## Exercise brief
Omit the pictures and output exactly the lines from the start of the entries through the line containing "(218, 191) = (252, 387): black".

Image change detection data:
>>>>>

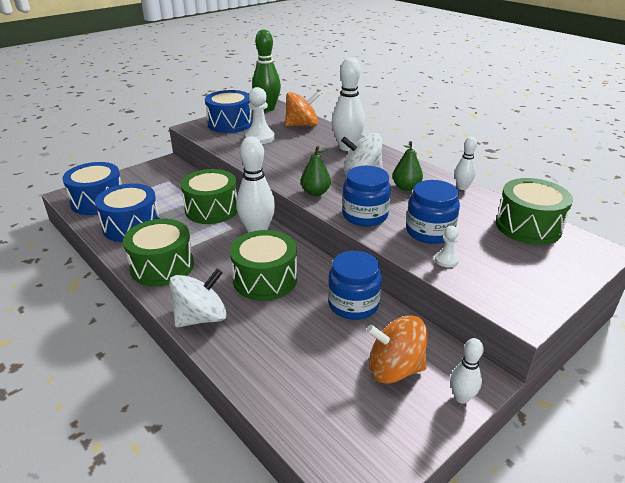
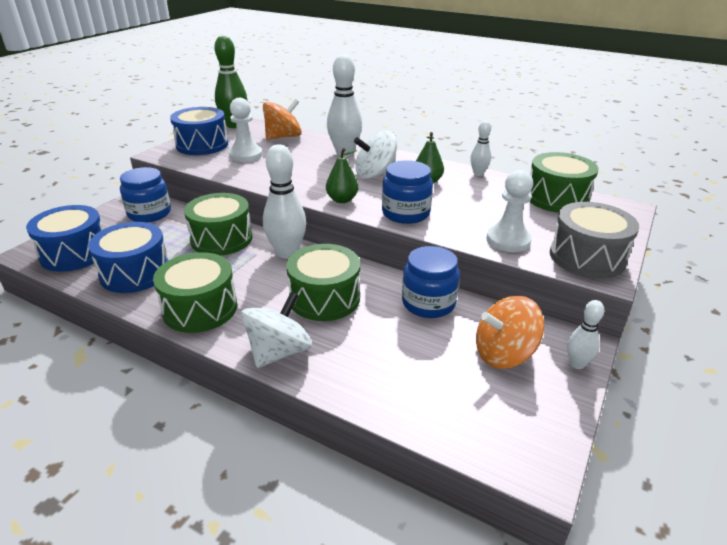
camera: 20 degrees left, 0 degrees up
(429, 232) = (476, 218): blue jar -> blue jar (149, 213)
(446, 260) = (508, 240): white pawn -> white pawn, size x1.87
(517, 293) = (587, 257): none -> grey drum

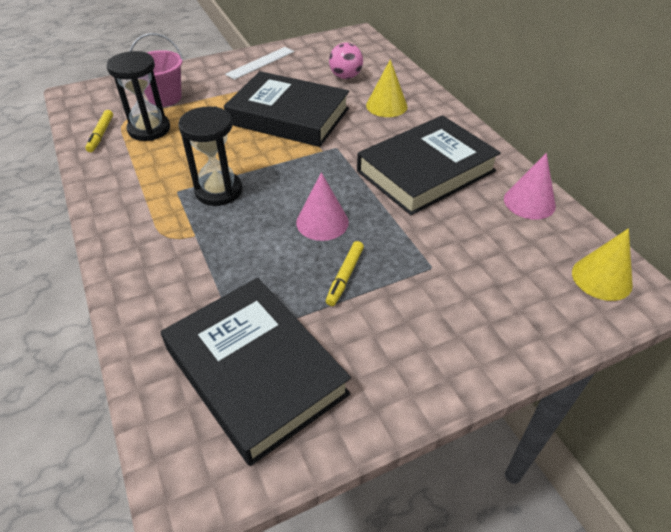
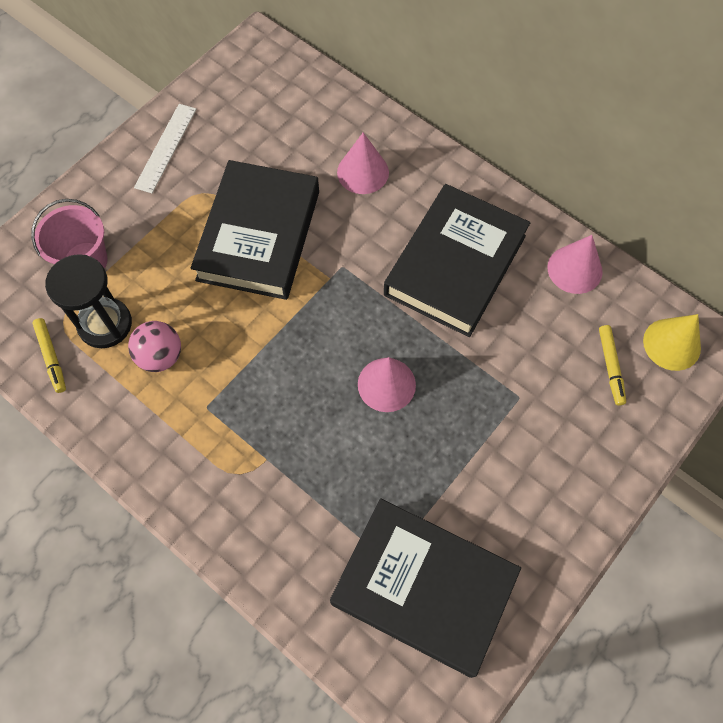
camera: 25 degrees left, 20 degrees up
(218, 191) = (252, 387): black hourglass -> none
(288, 116) = (259, 235): black book -> black book turned 75 degrees counterclockwise
(345, 76) = (288, 136): pink ball -> pink ball (160, 356)
(345, 277) = (445, 445): yellow marker -> yellow marker (610, 367)
(386, 106) = (363, 172): yellow cone -> pink cone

<<<<<

## Exercise result
camera: 20 degrees left, 0 degrees up
(429, 232) = (476, 218): blue jar -> blue jar (149, 213)
(446, 260) = (508, 240): white pawn -> white pawn, size x1.87
(517, 293) = (587, 257): none -> grey drum

camera: 25 degrees left, 20 degrees up
(218, 191) = (252, 387): black hourglass -> none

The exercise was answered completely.